With all pictures excluded, restate the records that follow exactly as written.

::: Task input

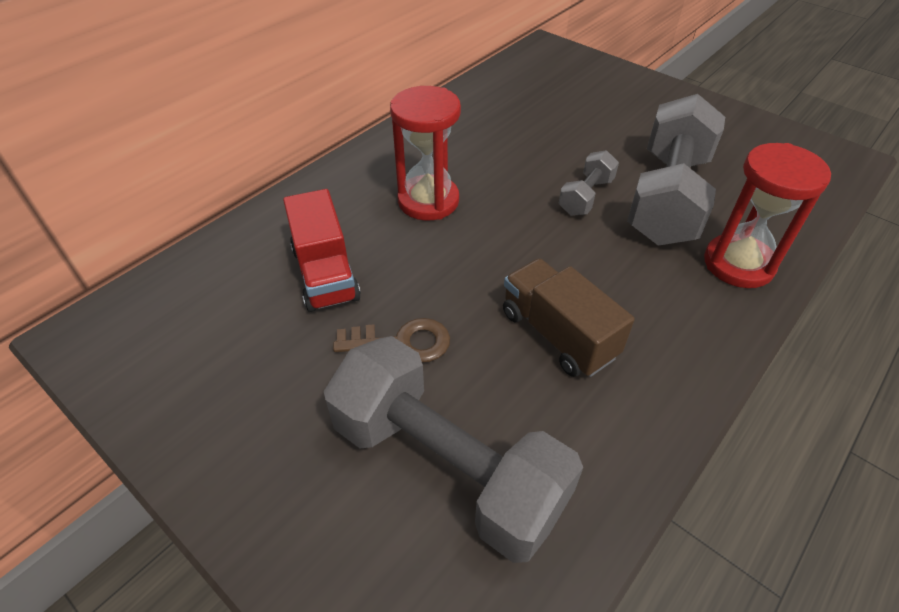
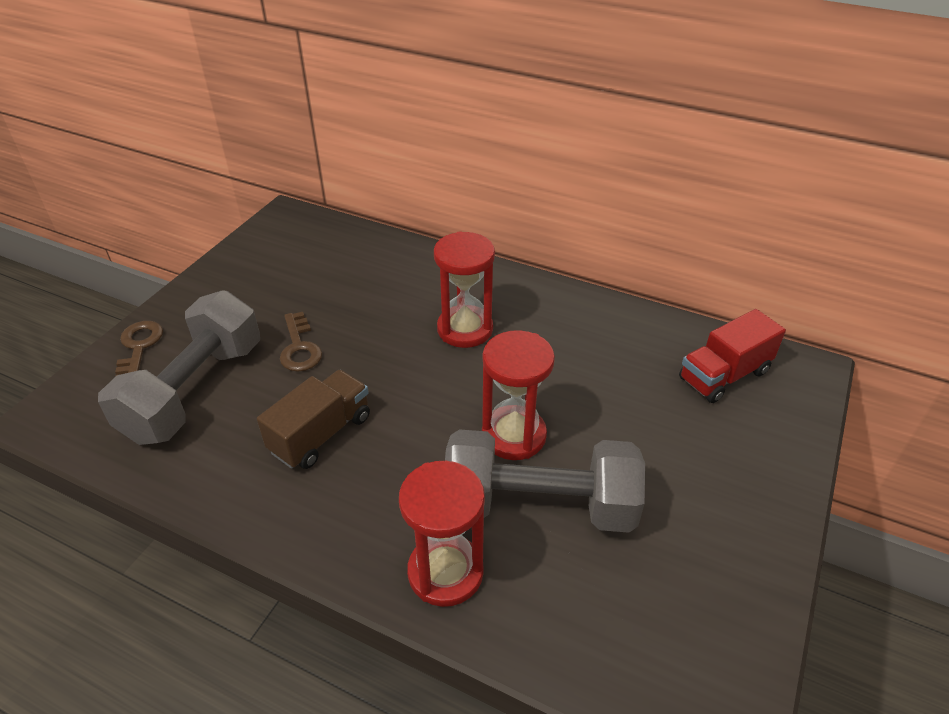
camera: 75 degrees right, 5 degrees down
(316, 552) = (139, 347): none -> brown key
(325, 274) = (360, 294): red truck -> red truck (724, 375)
(586, 196) = (514, 435): grey dumbbell -> red hourglass

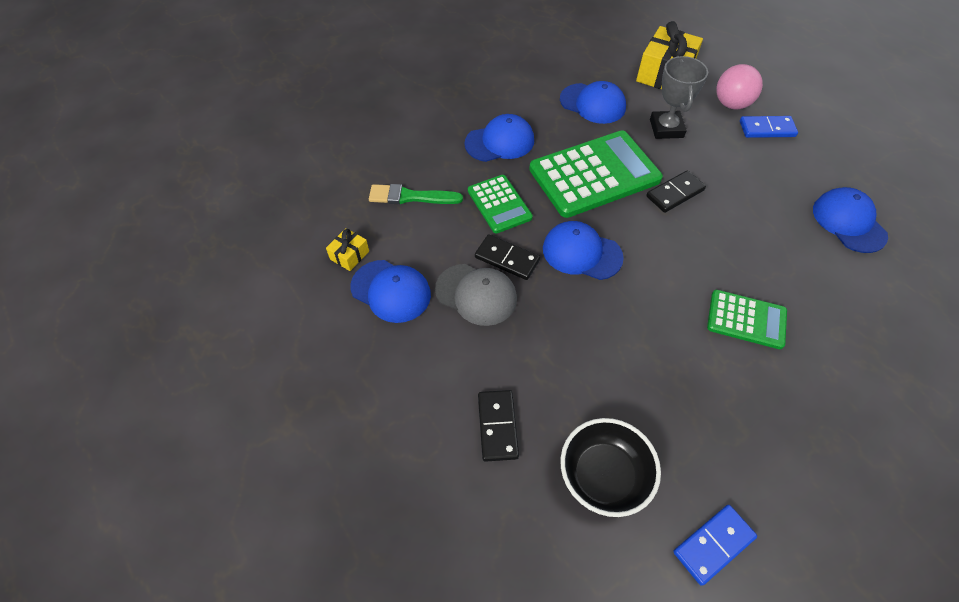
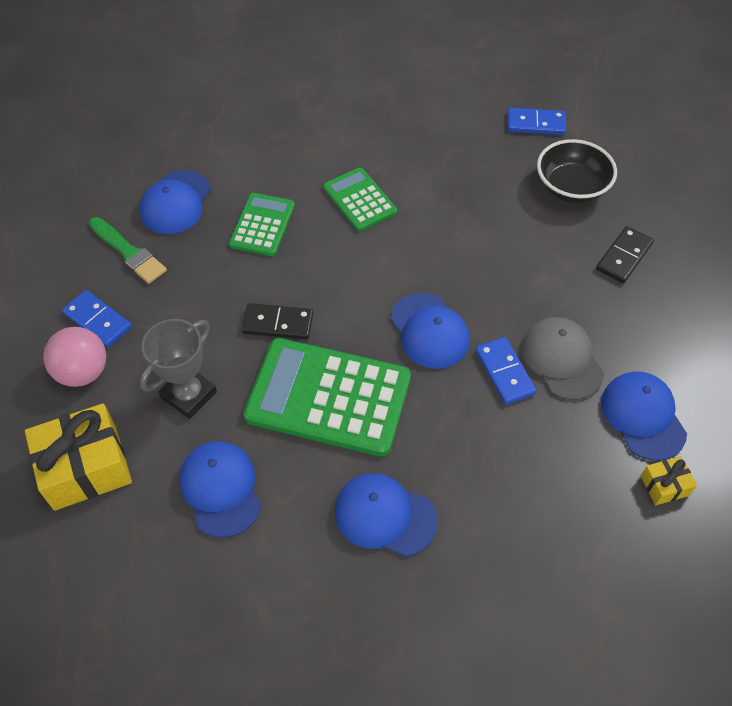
camera: 140 degrees left, 0 degrees up
(410, 197) = (550, 513): green brush -> green brush (129, 252)
(499, 204) = (460, 434): green calculator -> green calculator (262, 225)
(507, 259) = (504, 372): black domino -> blue domino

::::::

* Answer *
camera: 75 degrees right, 5 degrees down
(316, 552) = (139, 347): none -> brown key
(325, 274) = (360, 294): red truck -> red truck (724, 375)
(586, 196) = (514, 435): grey dumbbell -> red hourglass

camera: 140 degrees left, 0 degrees up
(410, 197) = (550, 513): green brush -> green brush (129, 252)
(499, 204) = (460, 434): green calculator -> green calculator (262, 225)
(507, 259) = (504, 372): black domino -> blue domino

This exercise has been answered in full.